## WORK ITEM
Please give again, word for word, each line that falls between the line with "IC1 pin GND: DGND -> N_11" and the end of the data, inclusive.

## DATA FOR THIS TASK
☆ ☆ ☆ ☆

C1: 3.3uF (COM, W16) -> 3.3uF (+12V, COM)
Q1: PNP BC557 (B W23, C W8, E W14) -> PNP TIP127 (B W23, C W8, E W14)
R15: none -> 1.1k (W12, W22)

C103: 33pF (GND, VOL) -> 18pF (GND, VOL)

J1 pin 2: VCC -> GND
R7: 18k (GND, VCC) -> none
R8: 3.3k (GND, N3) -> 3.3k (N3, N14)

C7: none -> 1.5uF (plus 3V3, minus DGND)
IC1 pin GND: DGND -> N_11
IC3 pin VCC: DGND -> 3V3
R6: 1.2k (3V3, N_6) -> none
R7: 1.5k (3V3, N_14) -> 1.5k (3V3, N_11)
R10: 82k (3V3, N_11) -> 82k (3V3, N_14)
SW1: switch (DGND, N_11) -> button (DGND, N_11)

☆ ☆ ☆ ☆

## ANSWER SECTION
IC1 pin GND: DGND -> N_11
IC3 pin VCC: DGND -> 3V3
R6: 1.2k (3V3, N_6) -> none
R7: 1.5k (3V3, N_14) -> 1.5k (3V3, N_11)
R10: 82k (3V3, N_11) -> 82k (3V3, N_14)
SW1: switch (DGND, N_11) -> button (DGND, N_11)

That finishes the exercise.